=== DATASET CONTENT ===
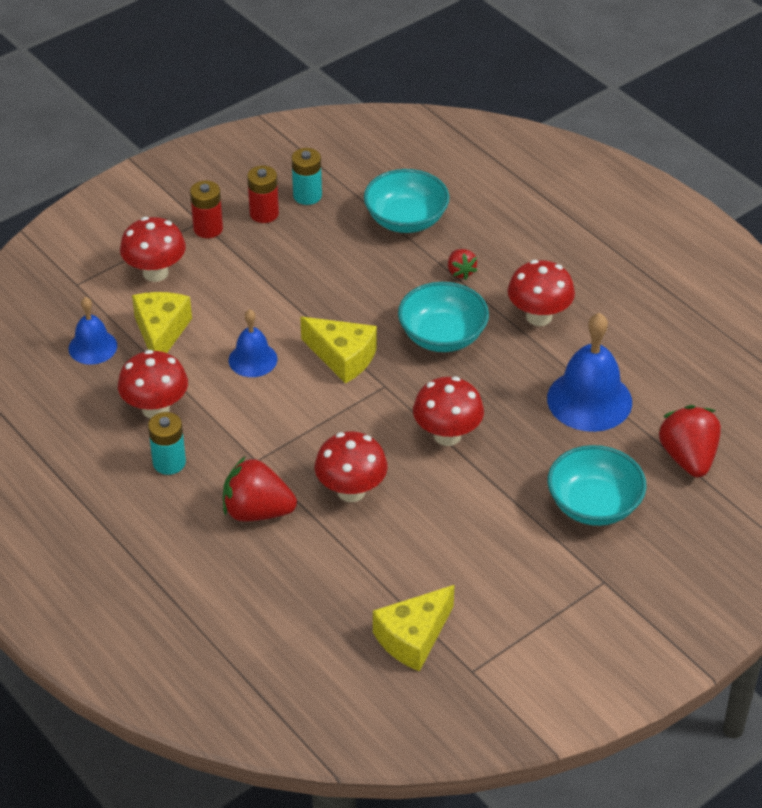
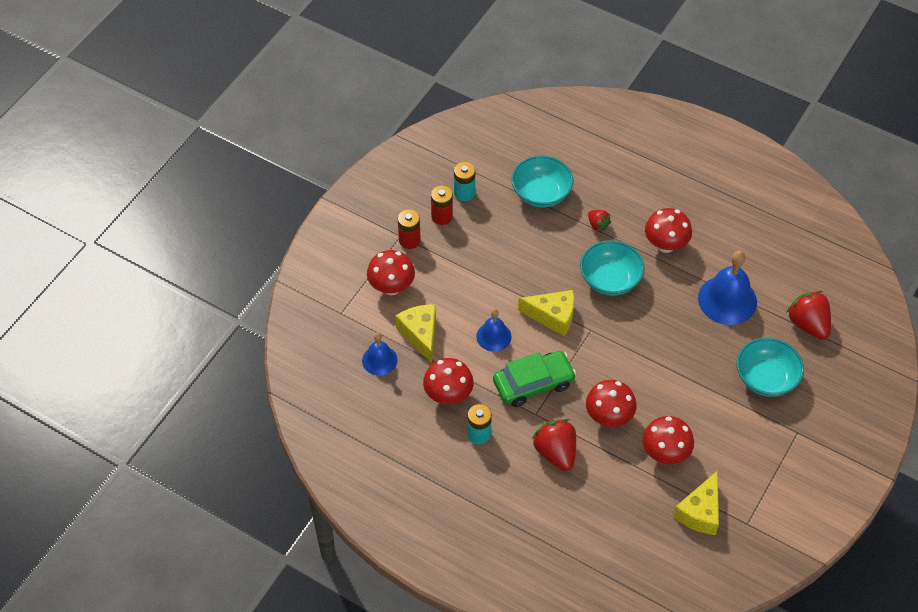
camera: 20 degrees left, 10 degrees up
(257, 511) = (555, 452): red strawberry -> red strawberry turned 75 degrees clockwise
(273, 425) = (533, 383): none -> green car
(447, 435) = (650, 355): red mushroom -> red mushroom (665, 454)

=== WHAT NEEDS TO BE DONE ===
What the reply must contain is an exact transcription of the data above and none of its pictures.

=== SOLUTION FOR THIS PROBLEM ===
camera: 20 degrees left, 10 degrees up
(257, 511) = (555, 452): red strawberry -> red strawberry turned 75 degrees clockwise
(273, 425) = (533, 383): none -> green car
(447, 435) = (650, 355): red mushroom -> red mushroom (665, 454)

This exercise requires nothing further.